▸ **GIVEN PROBLEM**: Copy every line of the material below word for word, but leave out the pictures.

▸ **RECORD LIST**:
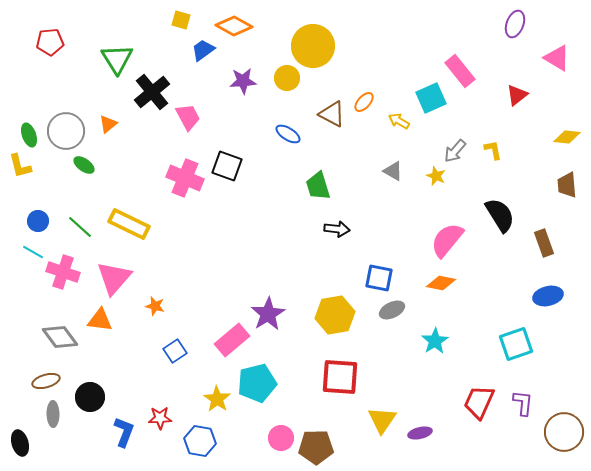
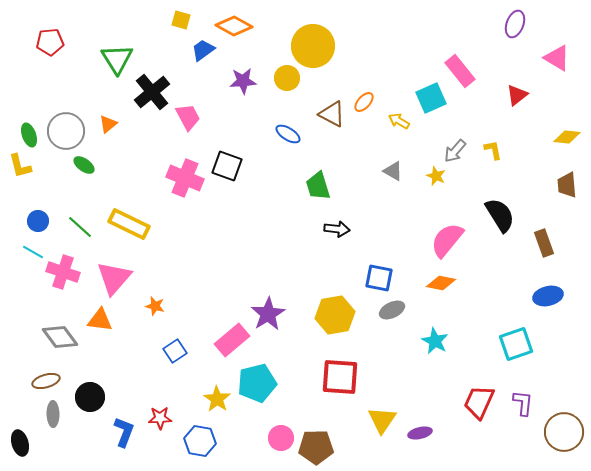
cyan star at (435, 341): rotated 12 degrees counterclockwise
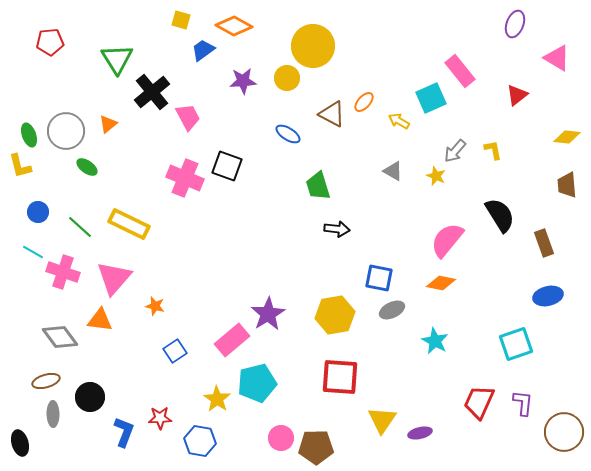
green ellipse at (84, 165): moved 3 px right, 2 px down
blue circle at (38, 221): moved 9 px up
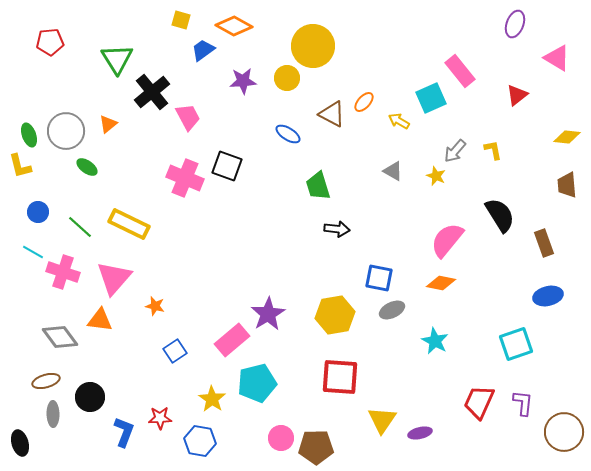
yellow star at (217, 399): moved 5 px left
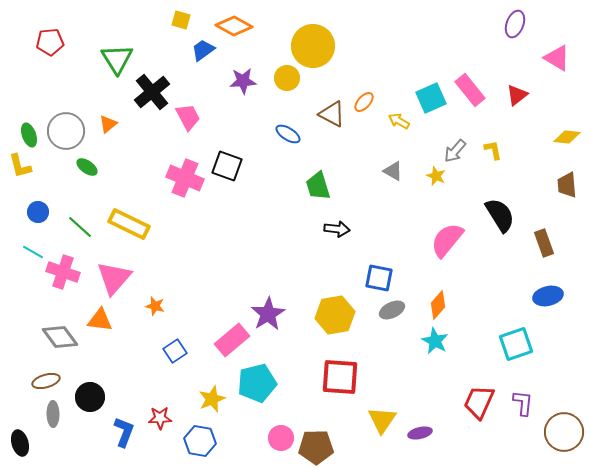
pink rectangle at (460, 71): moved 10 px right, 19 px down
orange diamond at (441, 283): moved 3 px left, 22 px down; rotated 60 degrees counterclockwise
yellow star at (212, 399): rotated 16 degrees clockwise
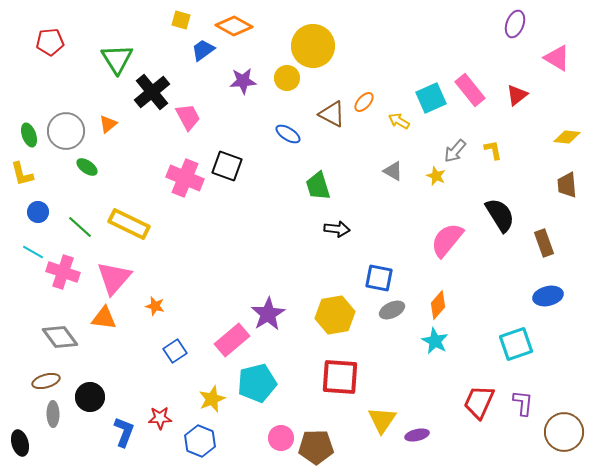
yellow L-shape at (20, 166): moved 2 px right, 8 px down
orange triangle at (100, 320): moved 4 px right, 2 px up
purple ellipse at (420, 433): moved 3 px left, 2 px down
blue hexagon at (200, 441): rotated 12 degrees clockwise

▸ **FINAL RESULT**:
cyan star at (435, 341): rotated 12 degrees counterclockwise
green ellipse at (84, 165): moved 3 px right, 2 px down
blue circle at (38, 221): moved 9 px up
yellow star at (217, 399): moved 5 px left
pink rectangle at (460, 71): moved 10 px right, 19 px down
orange diamond at (441, 283): moved 3 px left, 22 px down; rotated 60 degrees counterclockwise
yellow star at (212, 399): rotated 16 degrees clockwise
yellow L-shape at (20, 166): moved 2 px right, 8 px down
orange triangle at (100, 320): moved 4 px right, 2 px up
purple ellipse at (420, 433): moved 3 px left, 2 px down
blue hexagon at (200, 441): rotated 12 degrees clockwise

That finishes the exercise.